PROBLEM TO WORK ON:
Gather every line in the records below that contains the word "purple".

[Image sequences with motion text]
----

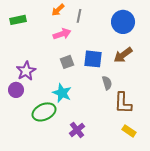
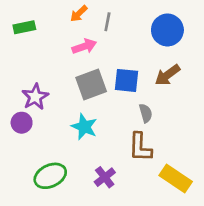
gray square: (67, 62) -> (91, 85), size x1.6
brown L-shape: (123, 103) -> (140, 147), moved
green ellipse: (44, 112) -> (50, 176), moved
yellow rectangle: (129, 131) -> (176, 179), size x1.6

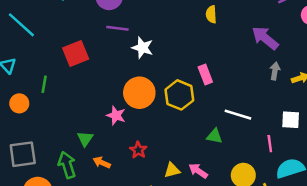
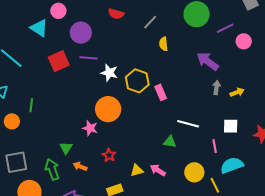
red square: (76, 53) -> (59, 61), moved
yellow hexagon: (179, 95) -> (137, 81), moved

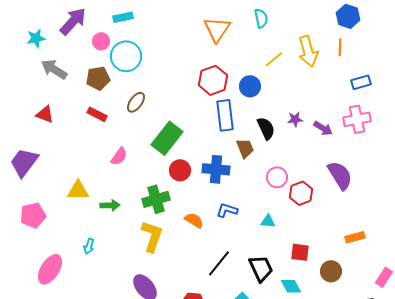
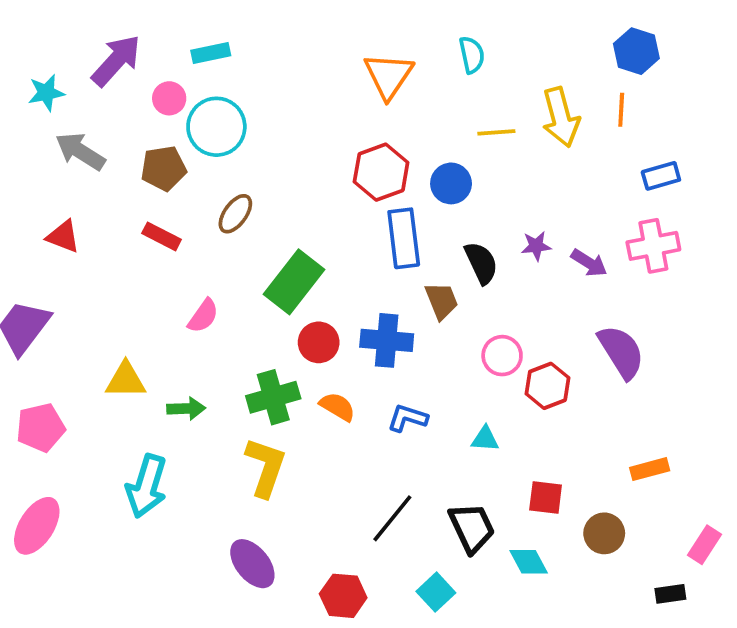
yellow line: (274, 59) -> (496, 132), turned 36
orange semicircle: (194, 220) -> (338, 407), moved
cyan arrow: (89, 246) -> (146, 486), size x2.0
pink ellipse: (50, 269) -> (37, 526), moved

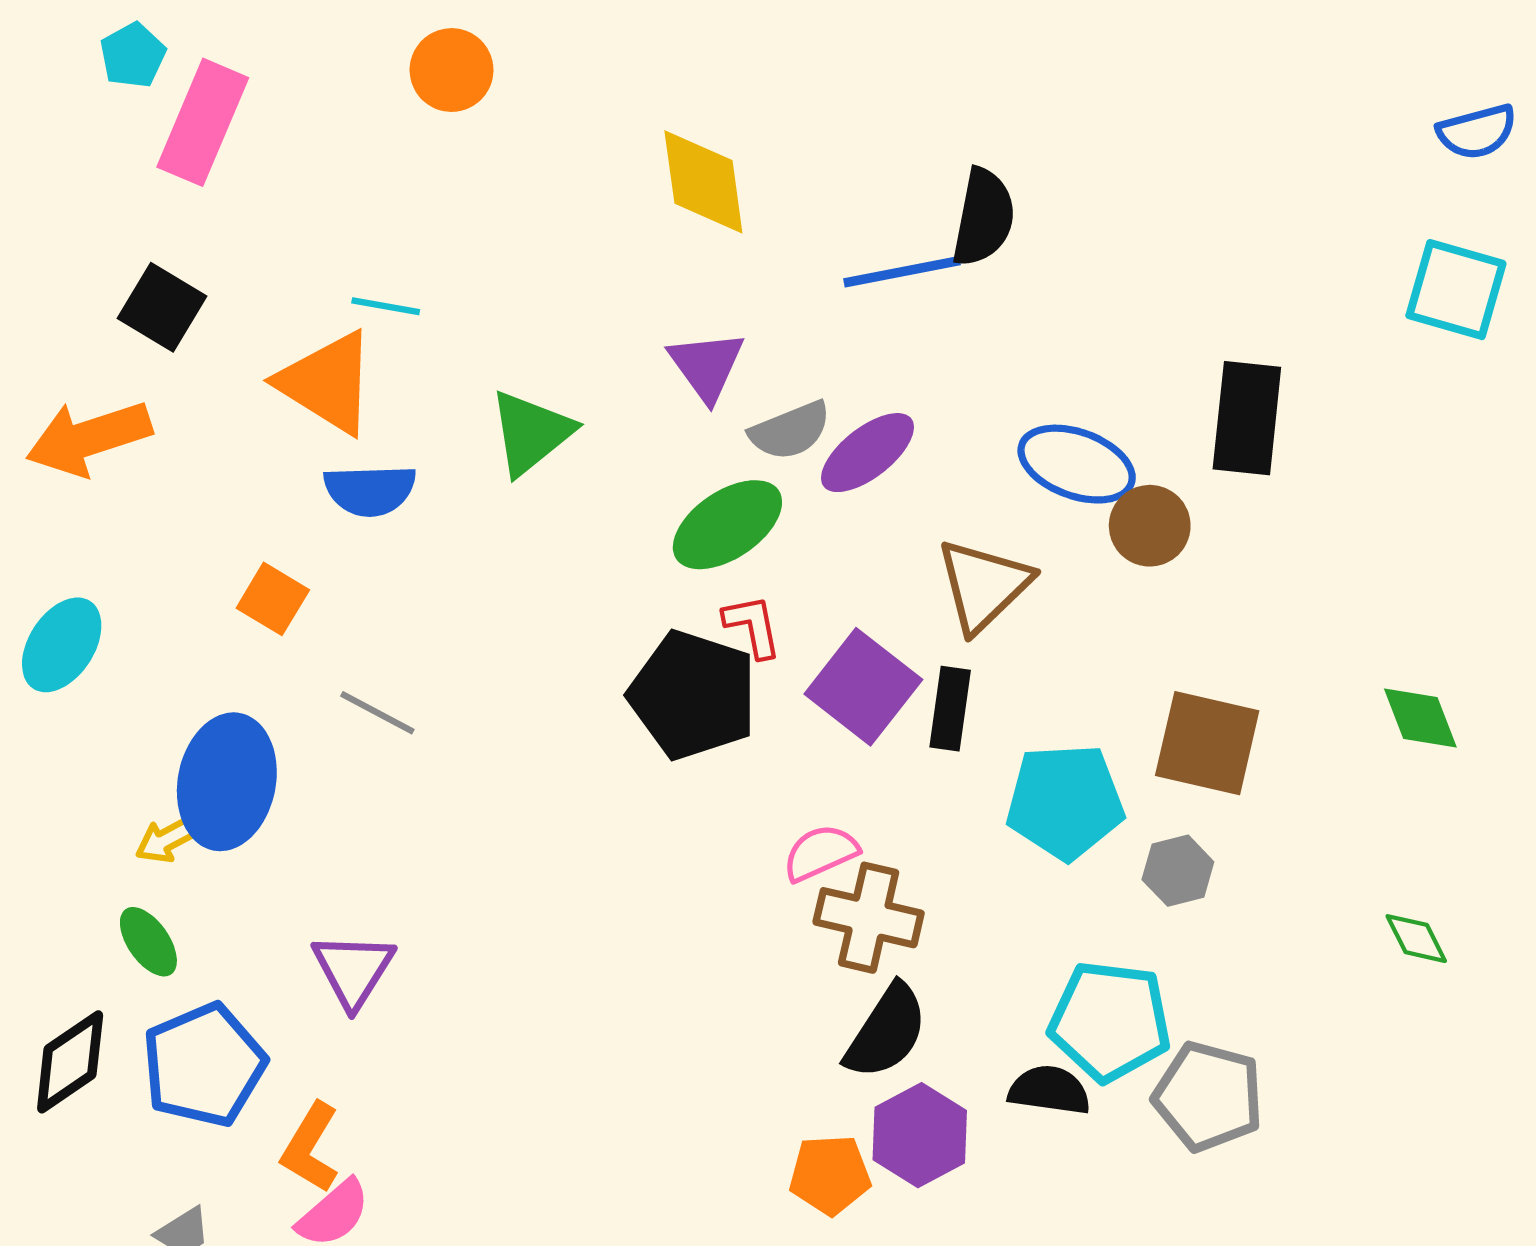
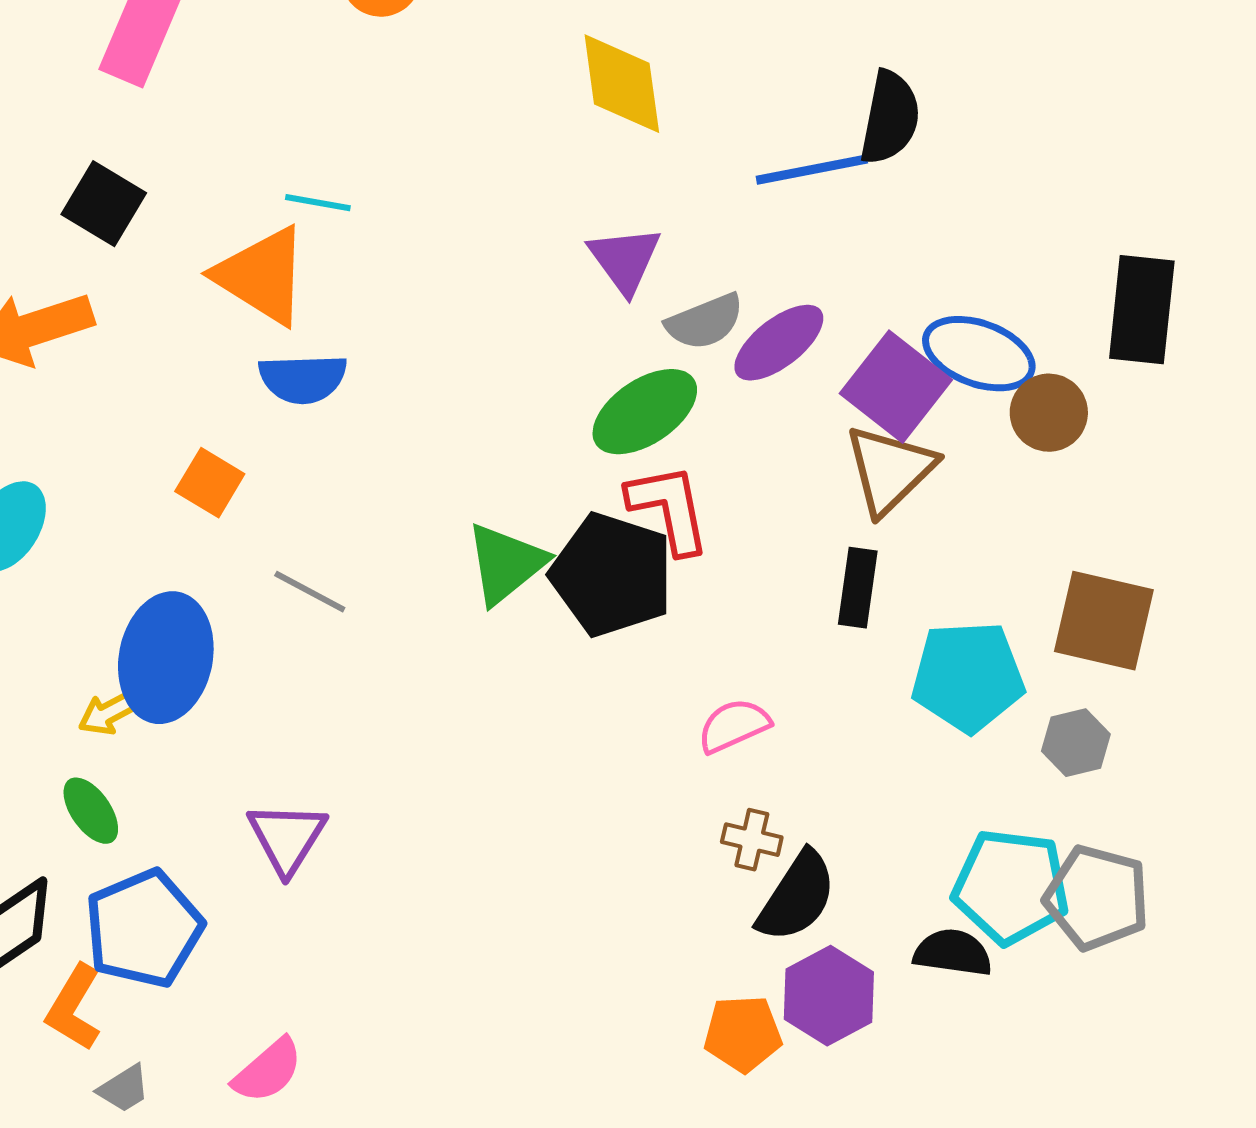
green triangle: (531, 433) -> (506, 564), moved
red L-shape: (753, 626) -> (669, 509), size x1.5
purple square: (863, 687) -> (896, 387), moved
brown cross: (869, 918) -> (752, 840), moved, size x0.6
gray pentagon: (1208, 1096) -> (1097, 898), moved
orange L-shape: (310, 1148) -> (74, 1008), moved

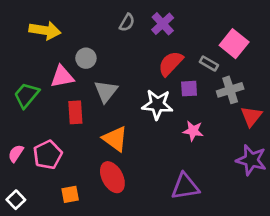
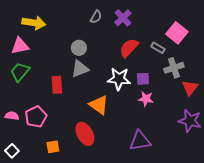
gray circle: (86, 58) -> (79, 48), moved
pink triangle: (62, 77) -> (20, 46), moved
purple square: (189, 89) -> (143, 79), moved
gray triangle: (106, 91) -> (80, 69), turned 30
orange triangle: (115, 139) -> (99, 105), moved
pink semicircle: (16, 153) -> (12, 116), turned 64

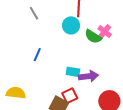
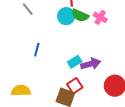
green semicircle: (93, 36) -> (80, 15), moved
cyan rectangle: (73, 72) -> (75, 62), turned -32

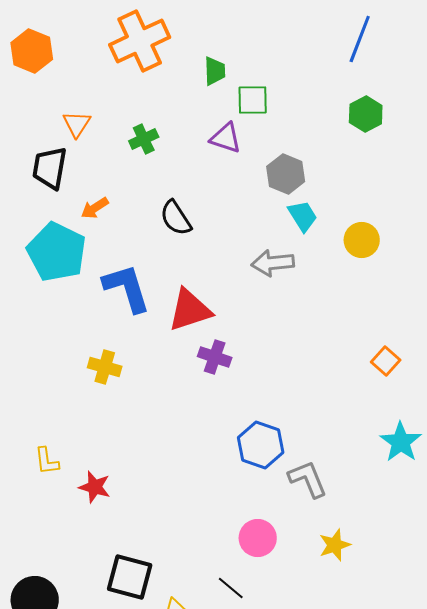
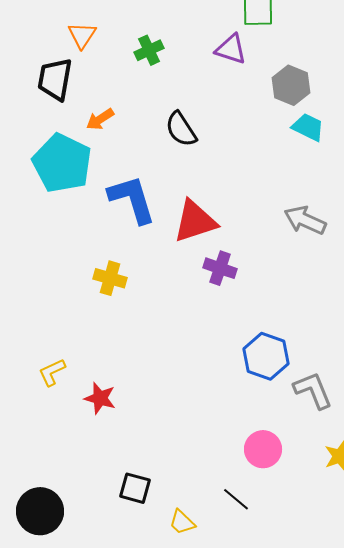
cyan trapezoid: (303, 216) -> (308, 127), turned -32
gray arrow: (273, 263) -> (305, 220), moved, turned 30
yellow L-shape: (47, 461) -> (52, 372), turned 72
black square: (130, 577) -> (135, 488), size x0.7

----

OUTPUT FOR THIS EXERCISE:
purple square: (863, 687) -> (896, 387), moved
purple square: (189, 89) -> (143, 79), moved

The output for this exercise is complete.